* [Exercise directions]:
Repeat the lines below exactly as written, please, from the line with "RTC1 pin SQW: 6 -> A1" to the line with "RFID3 pin RST: RX -> TX", both lines included, and no others.

* [Task data]:

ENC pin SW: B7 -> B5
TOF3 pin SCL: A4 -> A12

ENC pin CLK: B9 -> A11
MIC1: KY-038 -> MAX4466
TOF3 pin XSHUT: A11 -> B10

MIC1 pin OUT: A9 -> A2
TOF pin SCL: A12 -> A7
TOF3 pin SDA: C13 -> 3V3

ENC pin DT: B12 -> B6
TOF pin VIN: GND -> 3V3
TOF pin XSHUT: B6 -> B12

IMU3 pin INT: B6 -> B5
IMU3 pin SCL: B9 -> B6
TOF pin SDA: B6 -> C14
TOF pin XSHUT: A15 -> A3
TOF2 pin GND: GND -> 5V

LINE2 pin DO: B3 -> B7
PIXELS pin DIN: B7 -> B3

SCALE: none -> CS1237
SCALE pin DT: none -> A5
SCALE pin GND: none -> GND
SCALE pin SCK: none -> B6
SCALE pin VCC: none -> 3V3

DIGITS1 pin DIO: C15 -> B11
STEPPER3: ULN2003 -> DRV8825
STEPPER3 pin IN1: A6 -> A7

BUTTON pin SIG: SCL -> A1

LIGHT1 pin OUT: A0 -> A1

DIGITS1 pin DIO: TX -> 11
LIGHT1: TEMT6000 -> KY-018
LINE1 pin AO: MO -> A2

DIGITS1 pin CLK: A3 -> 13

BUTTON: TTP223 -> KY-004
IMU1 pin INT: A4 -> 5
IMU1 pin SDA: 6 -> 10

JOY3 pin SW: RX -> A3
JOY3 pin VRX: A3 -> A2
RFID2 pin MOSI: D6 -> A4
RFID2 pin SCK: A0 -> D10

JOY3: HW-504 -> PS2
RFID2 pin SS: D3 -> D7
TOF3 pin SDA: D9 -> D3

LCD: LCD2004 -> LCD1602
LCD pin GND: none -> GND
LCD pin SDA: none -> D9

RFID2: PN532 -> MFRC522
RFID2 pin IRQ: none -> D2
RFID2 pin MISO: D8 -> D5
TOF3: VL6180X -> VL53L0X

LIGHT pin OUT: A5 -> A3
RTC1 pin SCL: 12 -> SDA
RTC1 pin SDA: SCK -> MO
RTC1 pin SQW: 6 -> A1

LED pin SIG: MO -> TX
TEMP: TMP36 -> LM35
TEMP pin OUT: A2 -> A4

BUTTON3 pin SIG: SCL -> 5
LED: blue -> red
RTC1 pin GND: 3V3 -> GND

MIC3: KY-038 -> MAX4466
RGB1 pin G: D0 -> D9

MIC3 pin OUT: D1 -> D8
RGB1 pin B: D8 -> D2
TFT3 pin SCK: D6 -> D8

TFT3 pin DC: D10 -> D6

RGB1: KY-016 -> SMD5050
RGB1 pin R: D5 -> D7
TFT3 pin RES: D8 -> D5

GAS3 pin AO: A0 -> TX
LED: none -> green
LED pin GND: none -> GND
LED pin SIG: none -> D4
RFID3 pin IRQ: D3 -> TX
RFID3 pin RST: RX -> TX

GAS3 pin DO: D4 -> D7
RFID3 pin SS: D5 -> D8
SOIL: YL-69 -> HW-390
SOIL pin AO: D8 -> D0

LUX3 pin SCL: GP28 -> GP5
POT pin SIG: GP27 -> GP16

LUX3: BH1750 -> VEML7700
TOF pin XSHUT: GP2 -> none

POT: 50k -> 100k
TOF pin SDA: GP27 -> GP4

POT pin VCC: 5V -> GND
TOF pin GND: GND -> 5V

* [Written response]:
RTC1 pin SQW: 6 -> A1

LED pin SIG: MO -> TX
TEMP: TMP36 -> LM35
TEMP pin OUT: A2 -> A4

BUTTON3 pin SIG: SCL -> 5
LED: blue -> red
RTC1 pin GND: 3V3 -> GND

MIC3: KY-038 -> MAX4466
RGB1 pin G: D0 -> D9

MIC3 pin OUT: D1 -> D8
RGB1 pin B: D8 -> D2
TFT3 pin SCK: D6 -> D8

TFT3 pin DC: D10 -> D6

RGB1: KY-016 -> SMD5050
RGB1 pin R: D5 -> D7
TFT3 pin RES: D8 -> D5

GAS3 pin AO: A0 -> TX
LED: none -> green
LED pin GND: none -> GND
LED pin SIG: none -> D4
RFID3 pin IRQ: D3 -> TX
RFID3 pin RST: RX -> TX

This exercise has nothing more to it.